[Opening Records to use section]
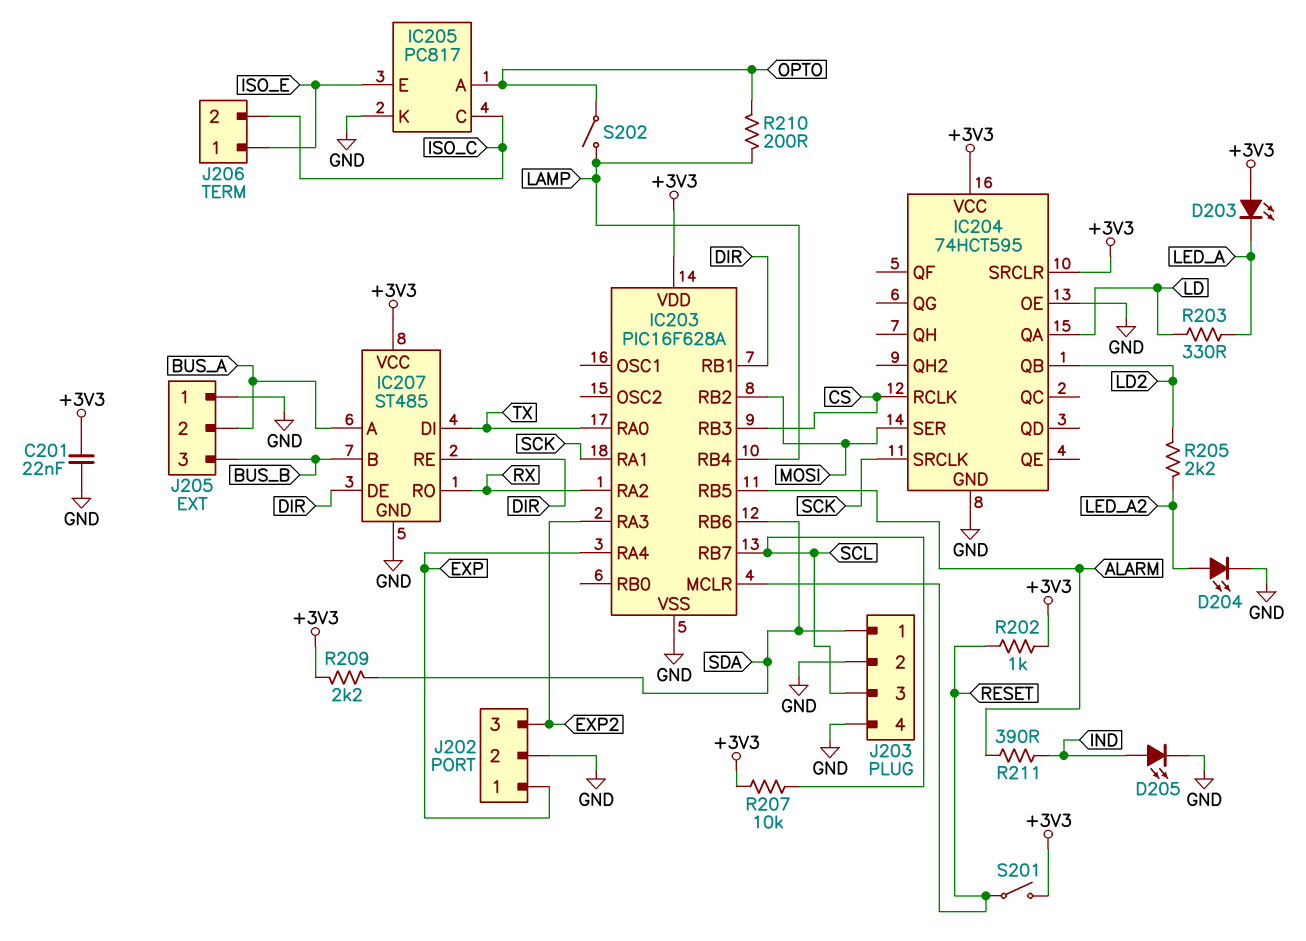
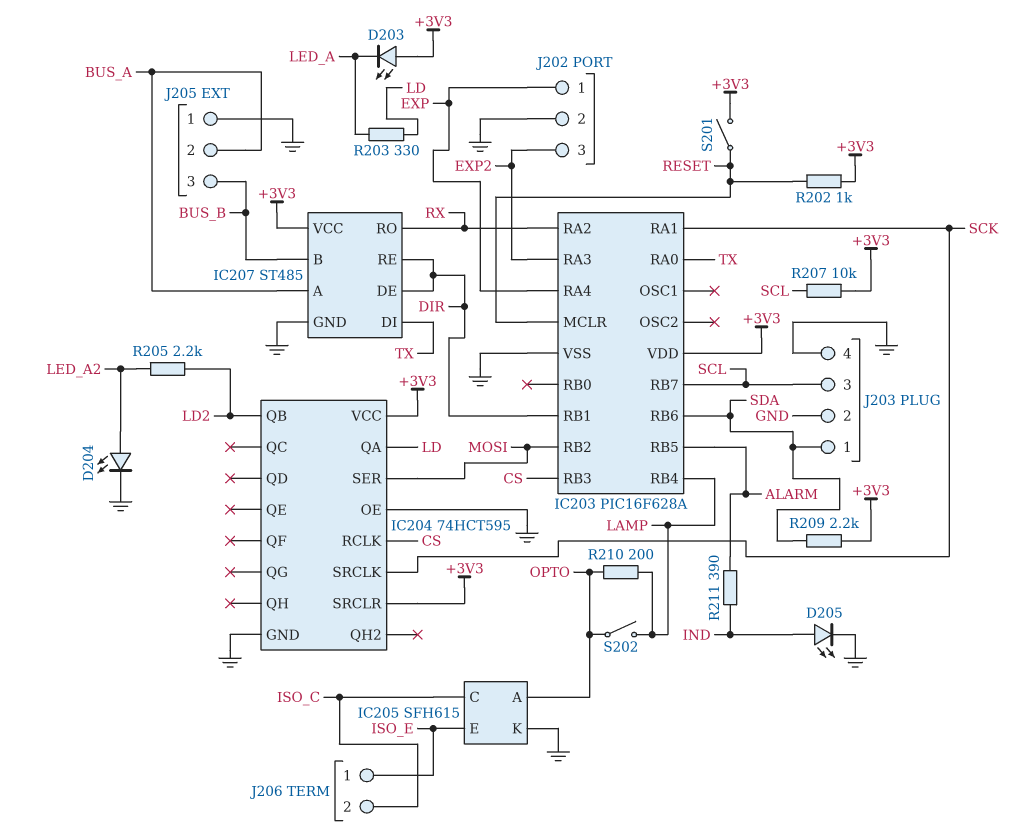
C201: 22nF (+3V3, GND) -> none
IC205: PC817 -> SFH615

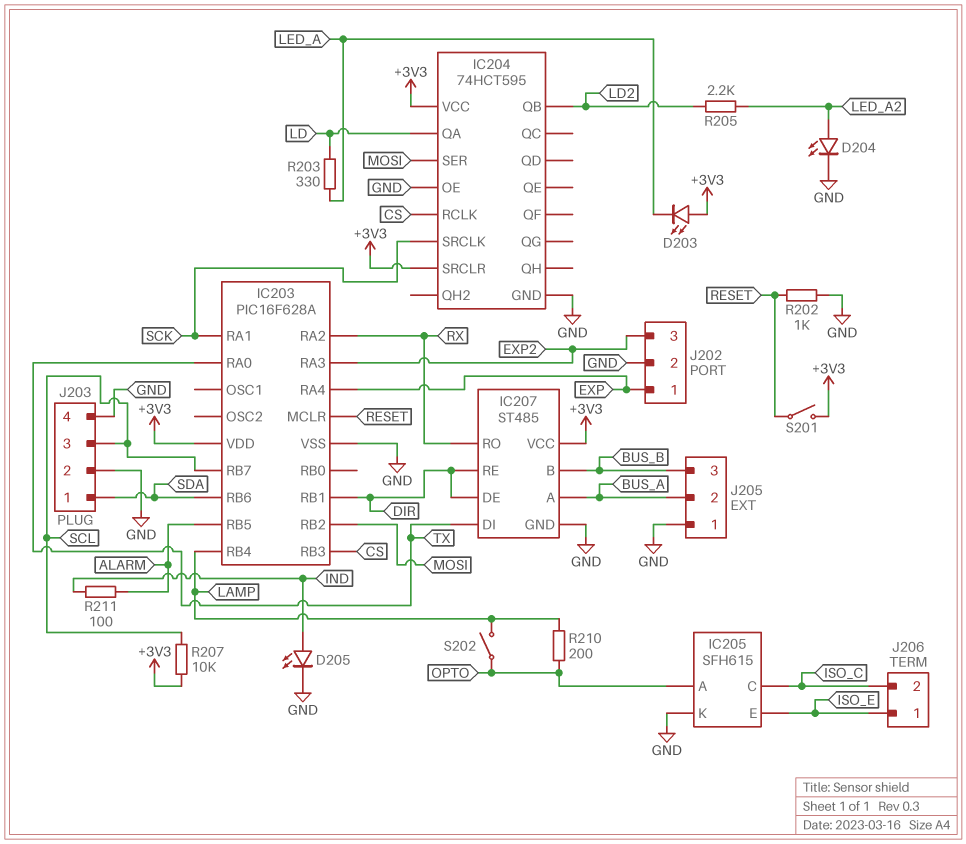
R202: 1k (+3V3, RESET) -> 1k (GND, RESET)
R209: 2.2k (+3V3, SDA) -> none
R211: 390 (ALARM, IND) -> 100 (ALARM, IND)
[Closing Records to use section]
- What this task involves: Retype, without changes, the lines from the line holding "R209: 2.2k (+3V3, SDA) -> none" to the end of the data, both ends included.

- Output of the exercise:
R209: 2.2k (+3V3, SDA) -> none
R211: 390 (ALARM, IND) -> 100 (ALARM, IND)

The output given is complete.